Task prompt »
Counting only lines below that contain the string "rosa", give the total as a single number.

Supplied material »
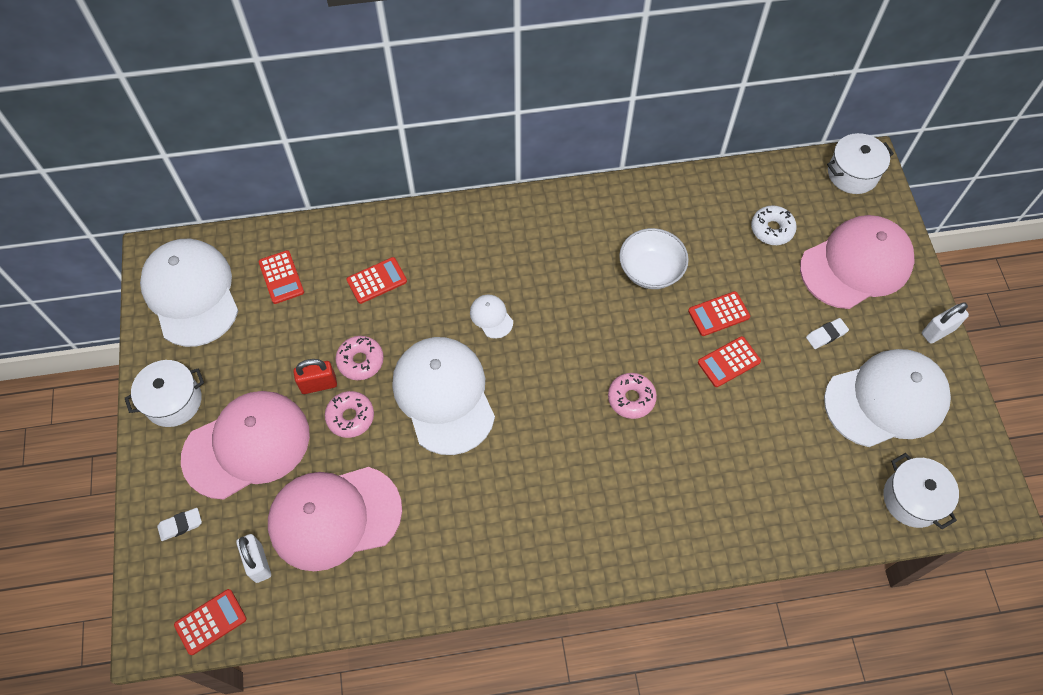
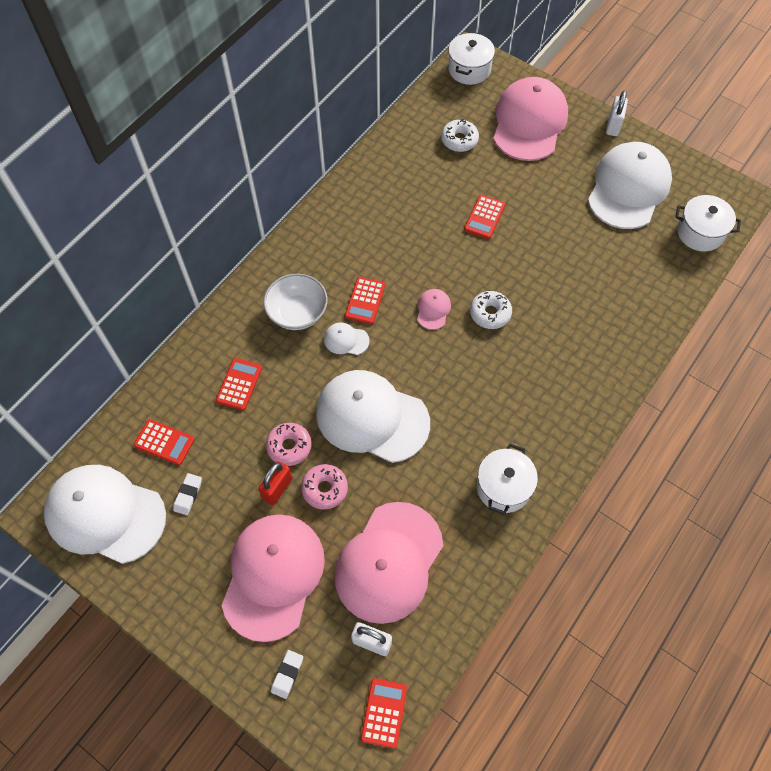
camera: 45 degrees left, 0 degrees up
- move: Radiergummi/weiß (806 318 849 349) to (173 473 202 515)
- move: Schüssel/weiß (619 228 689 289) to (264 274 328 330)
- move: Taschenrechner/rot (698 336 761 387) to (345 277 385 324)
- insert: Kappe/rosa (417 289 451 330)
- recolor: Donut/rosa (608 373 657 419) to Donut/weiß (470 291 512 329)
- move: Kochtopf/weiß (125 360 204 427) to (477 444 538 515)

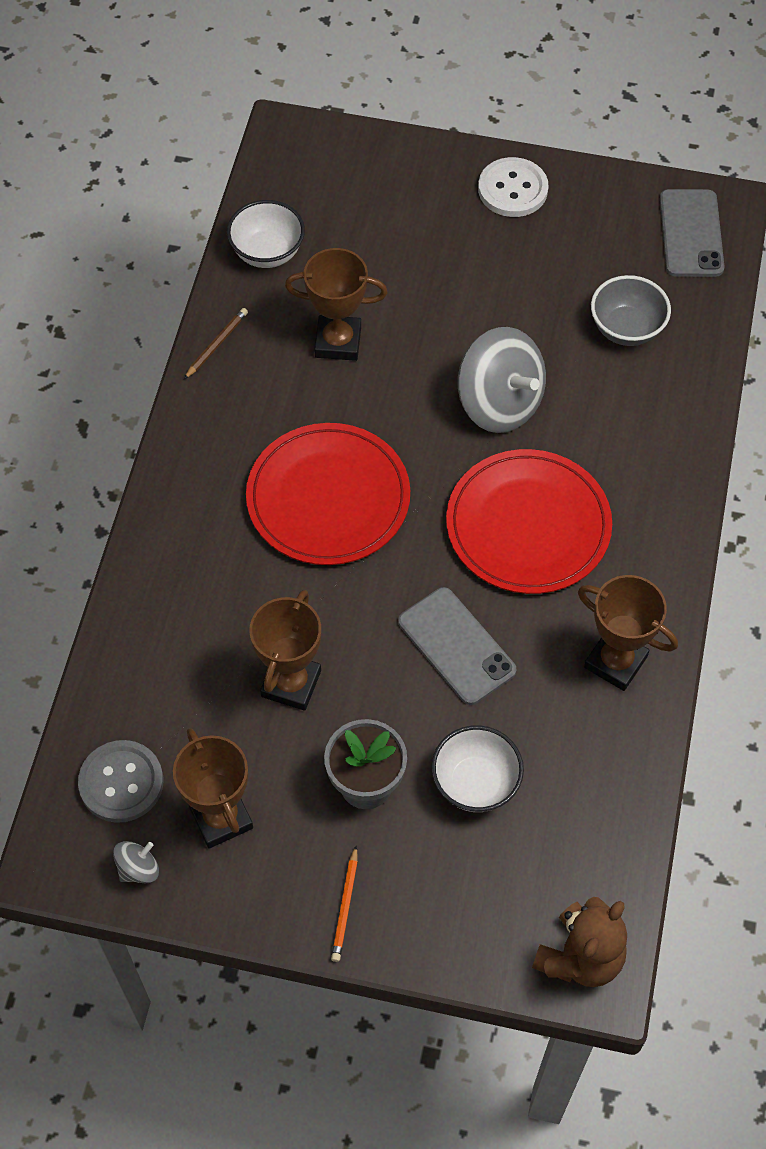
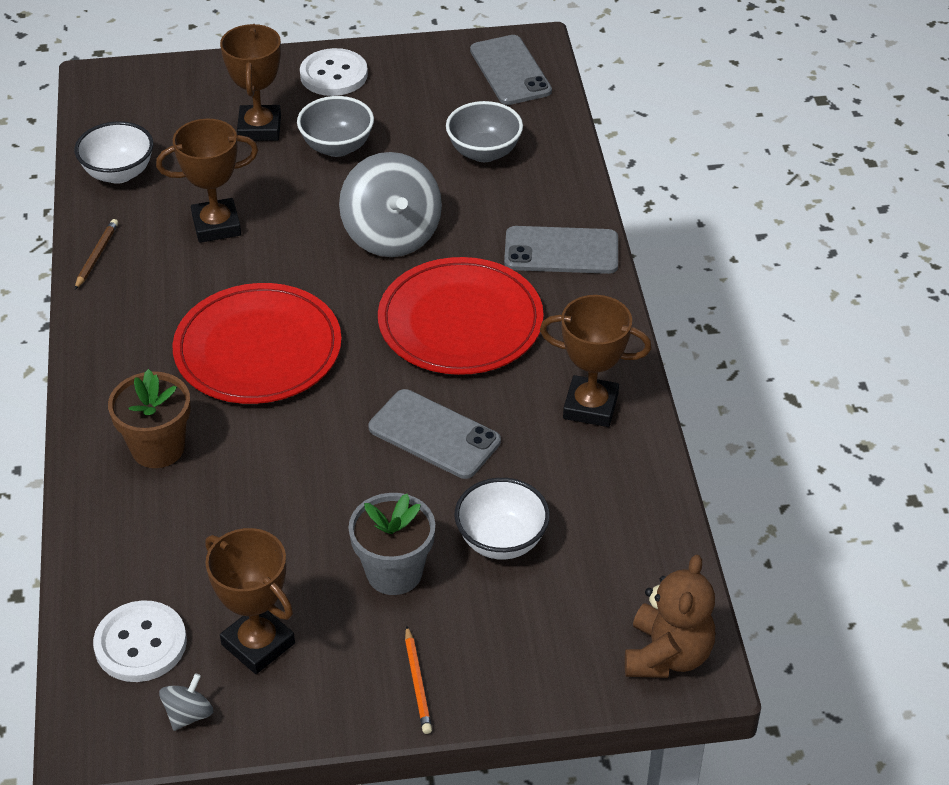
camera: 20 degrees left, 15 degrees down
- recolor: Knopf/grau (78 740 163 823) to Knopf/weiß (93 600 187 682)
- insert: Blumentopf/braun (108 369 191 468)
- move: Pokal/braun (249 590 321 711) to (220 24 281 141)
- insert: Schüssel/grau (297 96 374 157)
- rotate: Kreisel/grau (458 327 546 433) = (339 152 442 257) 45 degrees clockwise
- insert: Handy/grau (504 226 618 274)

Answer space »
2